*EXERCISE DETAILS*
The required result is every line of the records that includes "left".

(INPUT DATA)

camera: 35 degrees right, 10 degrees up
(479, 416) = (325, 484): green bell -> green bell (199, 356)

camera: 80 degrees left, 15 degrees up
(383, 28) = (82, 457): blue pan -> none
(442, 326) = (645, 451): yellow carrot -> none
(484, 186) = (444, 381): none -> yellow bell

(End INPUT DATA)
(INPUT DATA)

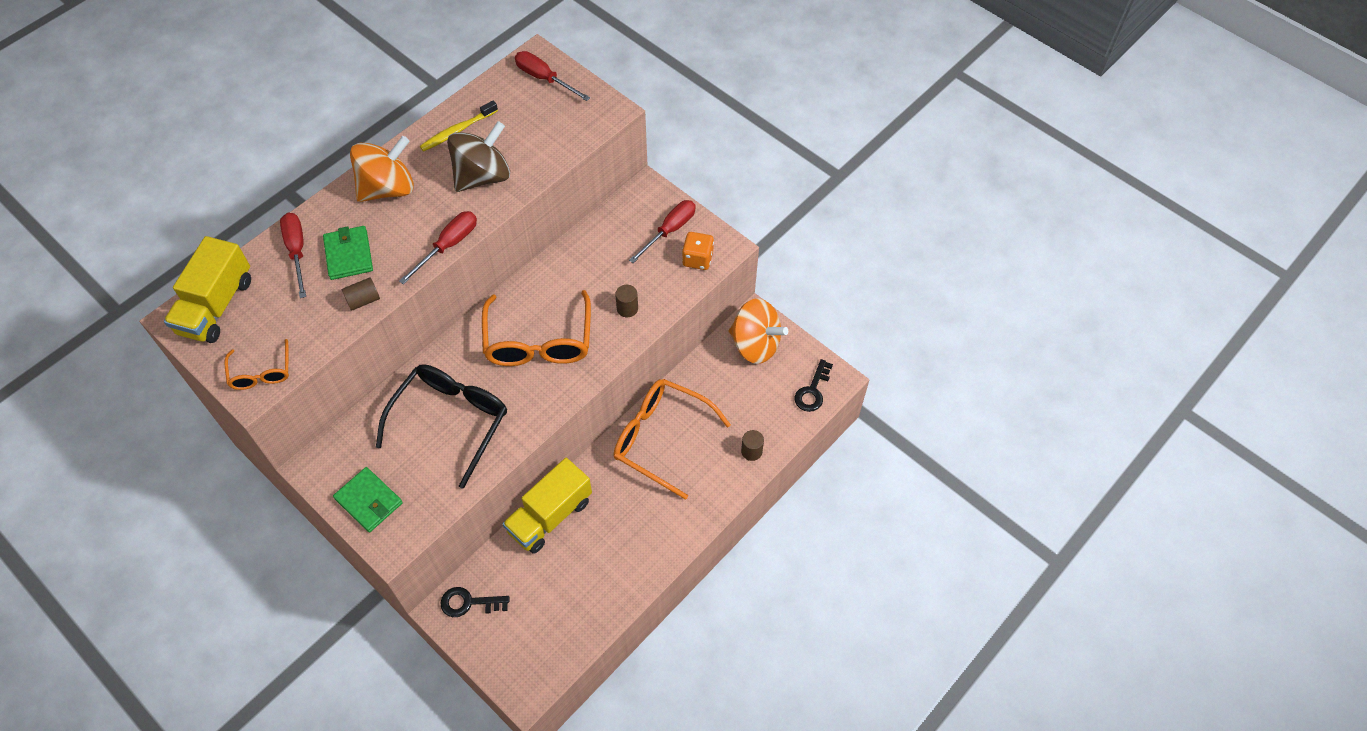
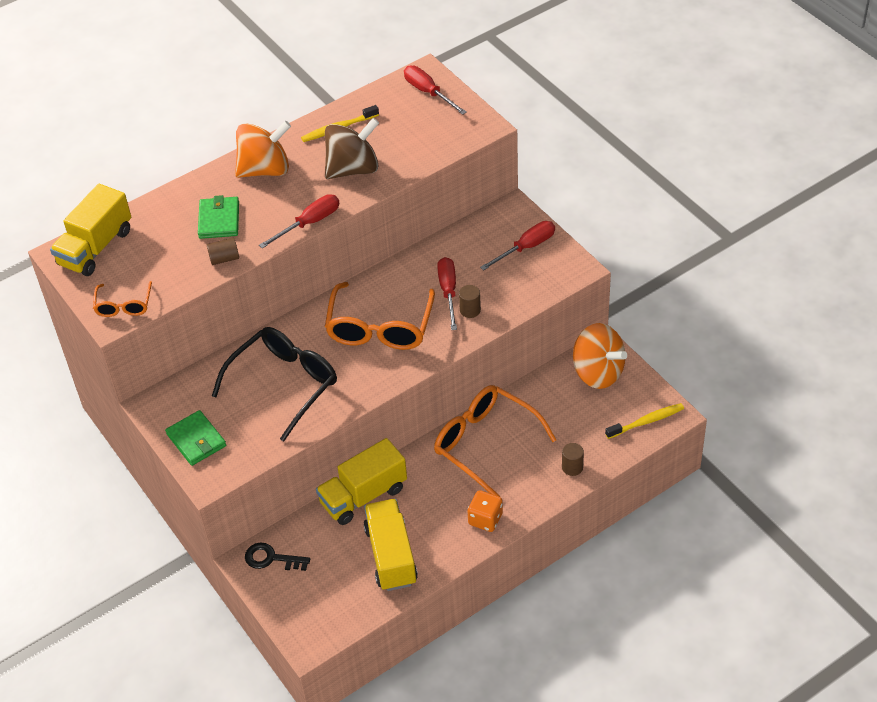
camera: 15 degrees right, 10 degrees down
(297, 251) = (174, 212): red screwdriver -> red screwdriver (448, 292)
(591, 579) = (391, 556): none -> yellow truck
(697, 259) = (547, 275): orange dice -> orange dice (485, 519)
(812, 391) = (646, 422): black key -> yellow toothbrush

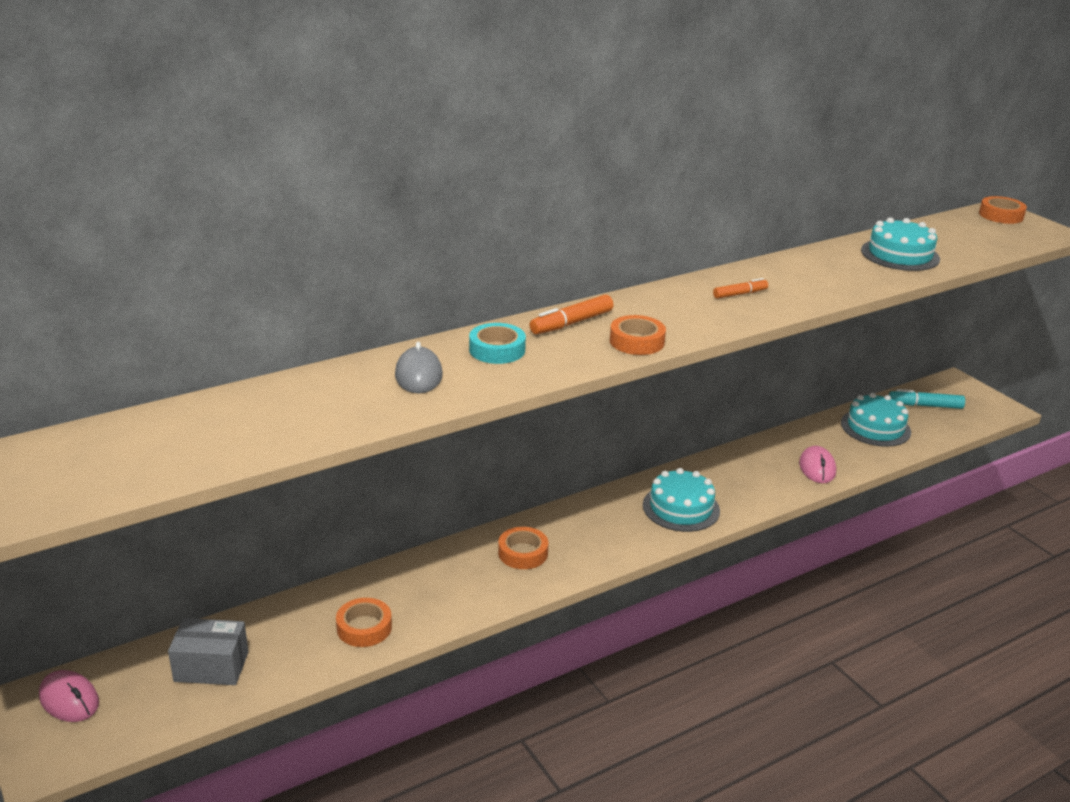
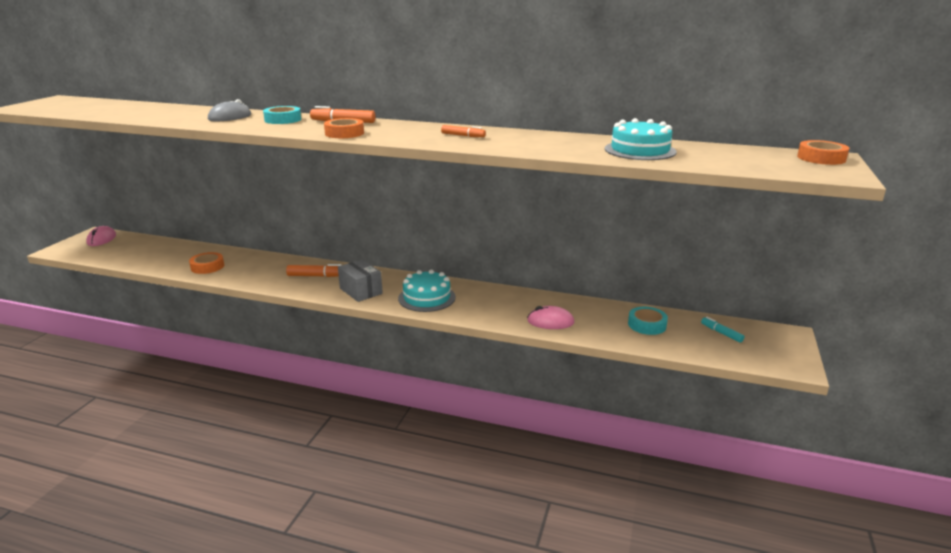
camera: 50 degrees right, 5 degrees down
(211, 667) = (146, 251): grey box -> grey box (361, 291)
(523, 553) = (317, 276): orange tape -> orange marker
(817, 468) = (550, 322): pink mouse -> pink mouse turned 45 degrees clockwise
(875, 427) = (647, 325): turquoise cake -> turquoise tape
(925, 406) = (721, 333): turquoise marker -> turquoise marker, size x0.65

(End INPUT DATA)
(INPUT DATA)

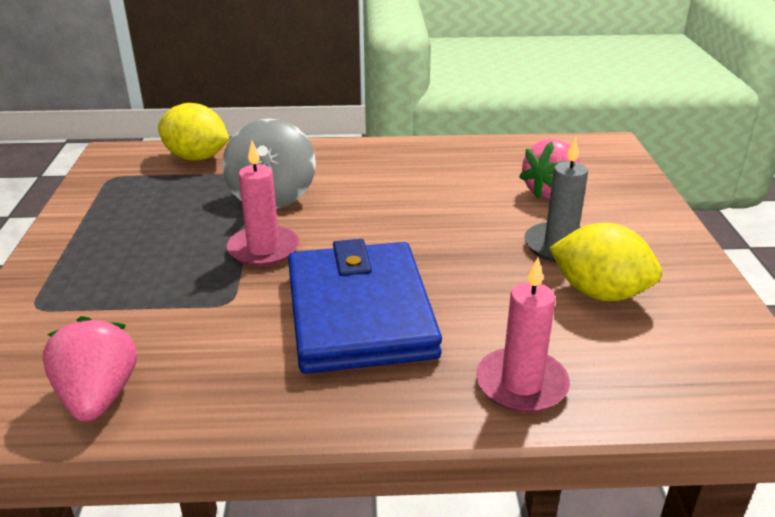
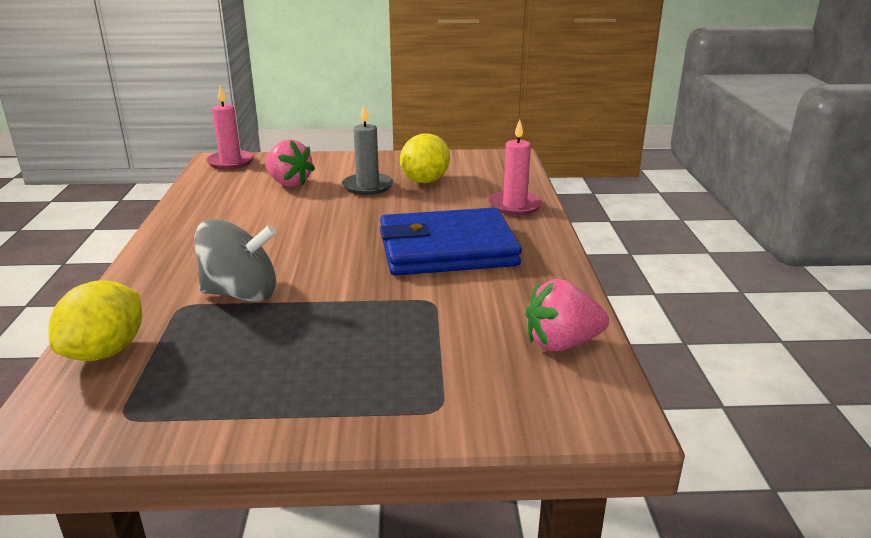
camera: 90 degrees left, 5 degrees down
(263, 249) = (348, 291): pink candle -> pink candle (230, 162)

(End INPUT DATA)

*RESPONSE TO THIS TASK*
camera: 80 degrees left, 15 degrees up
camera: 90 degrees left, 5 degrees down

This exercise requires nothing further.